## What you should do
Keep every line in which "minus" occurs and drop the rest of the data.

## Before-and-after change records
'''
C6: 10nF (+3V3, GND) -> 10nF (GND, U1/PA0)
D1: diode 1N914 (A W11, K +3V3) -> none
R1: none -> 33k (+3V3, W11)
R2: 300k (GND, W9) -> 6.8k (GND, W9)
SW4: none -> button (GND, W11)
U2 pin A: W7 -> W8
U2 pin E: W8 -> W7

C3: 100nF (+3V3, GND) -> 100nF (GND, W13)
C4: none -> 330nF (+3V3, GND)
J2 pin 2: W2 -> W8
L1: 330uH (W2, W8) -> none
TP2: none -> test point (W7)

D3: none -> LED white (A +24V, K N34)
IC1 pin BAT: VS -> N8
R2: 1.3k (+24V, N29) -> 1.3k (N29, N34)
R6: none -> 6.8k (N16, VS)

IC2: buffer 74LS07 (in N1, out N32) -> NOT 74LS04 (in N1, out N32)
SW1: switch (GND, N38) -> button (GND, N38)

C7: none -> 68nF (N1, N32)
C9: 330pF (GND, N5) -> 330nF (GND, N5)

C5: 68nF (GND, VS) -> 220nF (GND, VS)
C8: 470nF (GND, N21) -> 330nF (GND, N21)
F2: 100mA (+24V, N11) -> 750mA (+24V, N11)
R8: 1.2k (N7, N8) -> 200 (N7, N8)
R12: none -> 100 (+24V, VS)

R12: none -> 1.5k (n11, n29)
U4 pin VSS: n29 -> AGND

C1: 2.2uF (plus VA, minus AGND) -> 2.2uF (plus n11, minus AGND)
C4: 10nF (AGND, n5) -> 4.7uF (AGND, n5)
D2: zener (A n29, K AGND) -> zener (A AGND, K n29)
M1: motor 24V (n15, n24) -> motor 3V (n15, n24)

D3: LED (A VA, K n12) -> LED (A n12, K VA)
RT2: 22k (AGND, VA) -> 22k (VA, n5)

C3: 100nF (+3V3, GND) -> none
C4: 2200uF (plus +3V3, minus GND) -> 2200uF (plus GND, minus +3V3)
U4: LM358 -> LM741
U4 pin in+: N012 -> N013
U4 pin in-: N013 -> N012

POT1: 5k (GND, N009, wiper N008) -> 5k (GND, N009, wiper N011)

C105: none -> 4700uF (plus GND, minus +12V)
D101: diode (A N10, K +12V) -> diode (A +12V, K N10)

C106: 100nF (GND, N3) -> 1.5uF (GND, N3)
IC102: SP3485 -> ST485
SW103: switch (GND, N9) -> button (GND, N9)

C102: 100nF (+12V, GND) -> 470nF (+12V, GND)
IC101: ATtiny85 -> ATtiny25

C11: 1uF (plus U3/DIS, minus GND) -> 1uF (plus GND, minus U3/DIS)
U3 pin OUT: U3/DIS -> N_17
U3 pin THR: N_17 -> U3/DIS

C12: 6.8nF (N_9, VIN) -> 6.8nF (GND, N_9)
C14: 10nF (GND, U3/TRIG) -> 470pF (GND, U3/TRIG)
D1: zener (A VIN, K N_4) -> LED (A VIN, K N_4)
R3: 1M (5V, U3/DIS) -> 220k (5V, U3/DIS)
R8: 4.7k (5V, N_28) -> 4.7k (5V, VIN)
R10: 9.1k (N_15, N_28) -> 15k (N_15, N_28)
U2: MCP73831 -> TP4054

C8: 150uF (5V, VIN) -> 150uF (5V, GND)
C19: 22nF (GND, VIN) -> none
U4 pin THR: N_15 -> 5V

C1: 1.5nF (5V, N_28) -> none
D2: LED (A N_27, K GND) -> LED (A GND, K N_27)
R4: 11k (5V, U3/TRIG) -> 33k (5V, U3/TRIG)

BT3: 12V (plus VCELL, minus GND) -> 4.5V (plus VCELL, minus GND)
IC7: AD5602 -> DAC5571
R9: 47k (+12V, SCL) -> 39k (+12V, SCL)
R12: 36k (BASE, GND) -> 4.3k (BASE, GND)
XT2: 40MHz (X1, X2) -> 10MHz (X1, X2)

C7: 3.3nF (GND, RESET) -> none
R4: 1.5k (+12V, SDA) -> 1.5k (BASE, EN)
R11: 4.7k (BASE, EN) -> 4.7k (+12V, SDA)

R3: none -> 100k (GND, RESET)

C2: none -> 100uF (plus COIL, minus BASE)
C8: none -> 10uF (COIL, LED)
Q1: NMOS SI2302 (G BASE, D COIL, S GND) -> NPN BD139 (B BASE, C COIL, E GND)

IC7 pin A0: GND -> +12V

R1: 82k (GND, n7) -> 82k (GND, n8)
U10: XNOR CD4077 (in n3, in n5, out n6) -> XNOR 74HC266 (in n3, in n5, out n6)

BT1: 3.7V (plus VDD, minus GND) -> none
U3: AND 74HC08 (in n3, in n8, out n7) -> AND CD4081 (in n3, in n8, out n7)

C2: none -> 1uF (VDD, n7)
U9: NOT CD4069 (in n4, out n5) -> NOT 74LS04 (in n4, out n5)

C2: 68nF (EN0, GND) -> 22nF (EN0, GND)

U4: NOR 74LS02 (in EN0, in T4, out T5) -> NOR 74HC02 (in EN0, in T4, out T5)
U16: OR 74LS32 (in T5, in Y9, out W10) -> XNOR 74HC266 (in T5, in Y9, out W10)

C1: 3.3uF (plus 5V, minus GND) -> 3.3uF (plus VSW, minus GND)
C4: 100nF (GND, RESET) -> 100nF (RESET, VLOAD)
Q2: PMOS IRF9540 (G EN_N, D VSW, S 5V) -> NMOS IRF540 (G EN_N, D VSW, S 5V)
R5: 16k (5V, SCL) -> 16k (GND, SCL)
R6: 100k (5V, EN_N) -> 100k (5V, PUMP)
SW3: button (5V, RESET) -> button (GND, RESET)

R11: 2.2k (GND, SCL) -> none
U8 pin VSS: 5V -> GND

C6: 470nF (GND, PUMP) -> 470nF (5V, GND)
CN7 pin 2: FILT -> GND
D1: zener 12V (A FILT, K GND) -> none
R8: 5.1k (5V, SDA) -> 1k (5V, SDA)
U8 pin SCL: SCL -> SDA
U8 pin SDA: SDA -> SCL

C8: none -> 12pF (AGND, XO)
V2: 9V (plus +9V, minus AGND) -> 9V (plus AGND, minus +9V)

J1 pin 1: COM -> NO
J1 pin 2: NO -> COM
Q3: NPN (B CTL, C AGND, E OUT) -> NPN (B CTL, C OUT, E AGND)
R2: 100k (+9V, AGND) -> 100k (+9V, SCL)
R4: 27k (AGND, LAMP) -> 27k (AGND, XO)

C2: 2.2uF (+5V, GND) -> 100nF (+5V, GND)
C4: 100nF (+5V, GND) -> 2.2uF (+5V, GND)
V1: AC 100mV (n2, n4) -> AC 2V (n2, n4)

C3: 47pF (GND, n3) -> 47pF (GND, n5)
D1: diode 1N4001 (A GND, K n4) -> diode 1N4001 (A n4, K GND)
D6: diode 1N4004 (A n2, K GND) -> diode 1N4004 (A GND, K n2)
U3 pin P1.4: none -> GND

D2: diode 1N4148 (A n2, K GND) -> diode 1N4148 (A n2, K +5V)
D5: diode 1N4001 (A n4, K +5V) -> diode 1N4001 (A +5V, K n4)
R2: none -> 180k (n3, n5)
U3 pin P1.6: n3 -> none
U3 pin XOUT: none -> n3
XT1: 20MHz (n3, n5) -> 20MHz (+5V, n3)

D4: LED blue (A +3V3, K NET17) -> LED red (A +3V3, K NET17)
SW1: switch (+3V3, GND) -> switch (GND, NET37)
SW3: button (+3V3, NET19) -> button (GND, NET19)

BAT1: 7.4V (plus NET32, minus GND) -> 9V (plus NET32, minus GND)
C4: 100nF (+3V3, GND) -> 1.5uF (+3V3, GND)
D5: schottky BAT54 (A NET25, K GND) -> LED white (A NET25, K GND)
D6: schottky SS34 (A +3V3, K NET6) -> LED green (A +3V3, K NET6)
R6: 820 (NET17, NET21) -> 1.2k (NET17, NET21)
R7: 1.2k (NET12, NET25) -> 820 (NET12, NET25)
'''
## Written reply
C1: 2.2uF (plus VA, minus AGND) -> 2.2uF (plus n11, minus AGND)
C4: 2200uF (plus +3V3, minus GND) -> 2200uF (plus GND, minus +3V3)
C105: none -> 4700uF (plus GND, minus +12V)
C11: 1uF (plus U3/DIS, minus GND) -> 1uF (plus GND, minus U3/DIS)
BT3: 12V (plus VCELL, minus GND) -> 4.5V (plus VCELL, minus GND)
C2: none -> 100uF (plus COIL, minus BASE)
BT1: 3.7V (plus VDD, minus GND) -> none
C1: 3.3uF (plus 5V, minus GND) -> 3.3uF (plus VSW, minus GND)
V2: 9V (plus +9V, minus AGND) -> 9V (plus AGND, minus +9V)
BAT1: 7.4V (plus NET32, minus GND) -> 9V (plus NET32, minus GND)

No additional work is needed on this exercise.